■ Task
Return the stretch from the line with "(409, 216) = (365, 210): red" through the line with "camera: 20 degrees right, 5 degrees up" in the data below, character for character, skipping all pictures.

■ Material to process
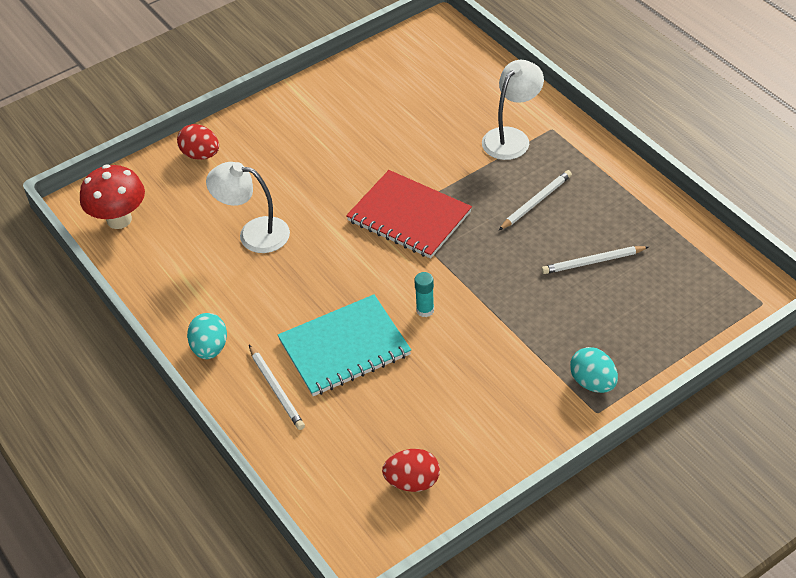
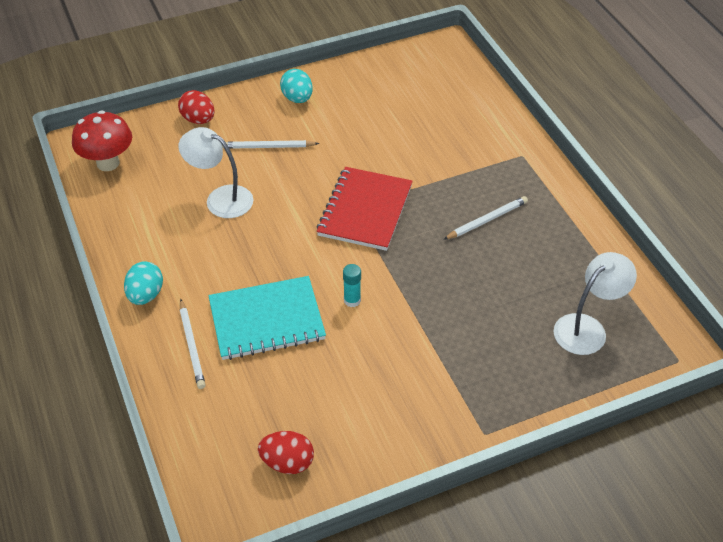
camera: 10 degrees right, 0 degrees up
(409, 216) = (365, 210): red notebook -> red notebook turned 60 degrees clockwise
(511, 137) = (482, 156): white lamp -> white lamp (587, 328)
(592, 382) = (489, 403): turquoise egg -> turquoise egg (297, 98)
(593, 262) = (524, 287): white pencil -> white pencil (268, 147)

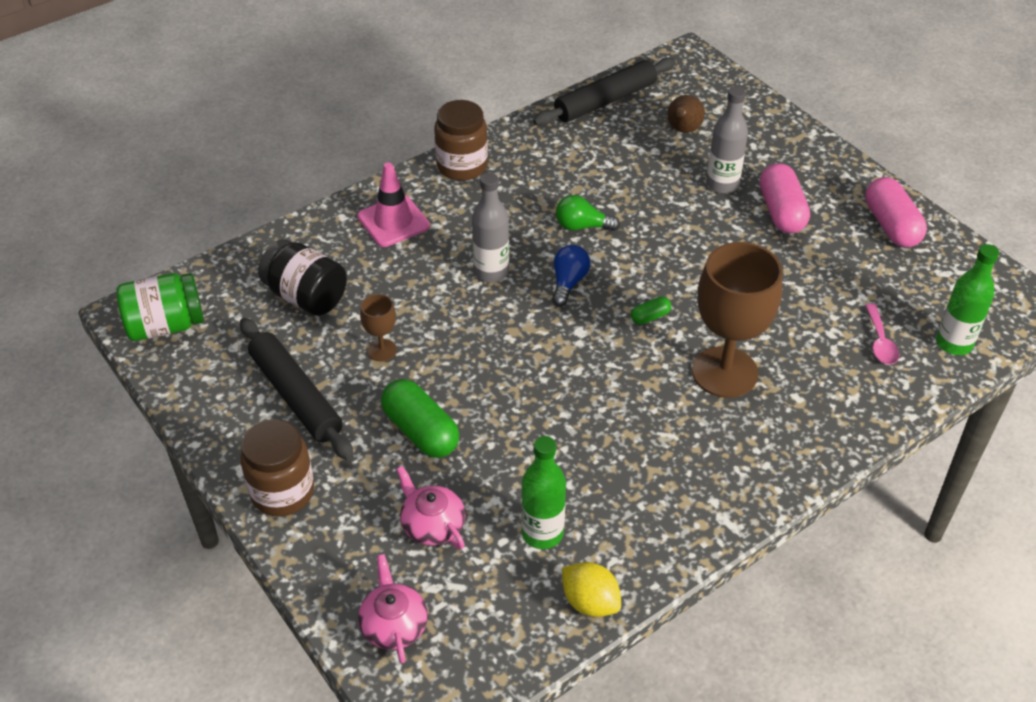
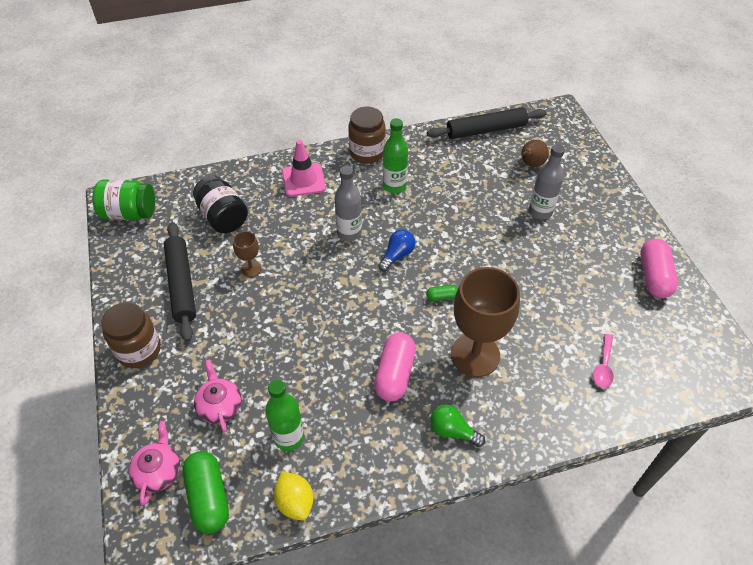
camera: 20 degrees right, 5 degrees up
(421, 431) = (246, 334): green capsule -> green capsule (209, 497)
(582, 226) = (426, 216): green light bulb -> green light bulb (452, 431)
(781, 211) = (574, 243): pink capsule -> pink capsule (395, 374)
(954, 343) = (661, 385): green bottle -> green bottle (394, 186)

■ Answer box
(409, 216) = (365, 210): red notebook -> red notebook turned 60 degrees clockwise
(511, 137) = (482, 156): white lamp -> white lamp (587, 328)
(592, 382) = (489, 403): turquoise egg -> turquoise egg (297, 98)
(593, 262) = (524, 287): white pencil -> white pencil (268, 147)

camera: 20 degrees right, 5 degrees up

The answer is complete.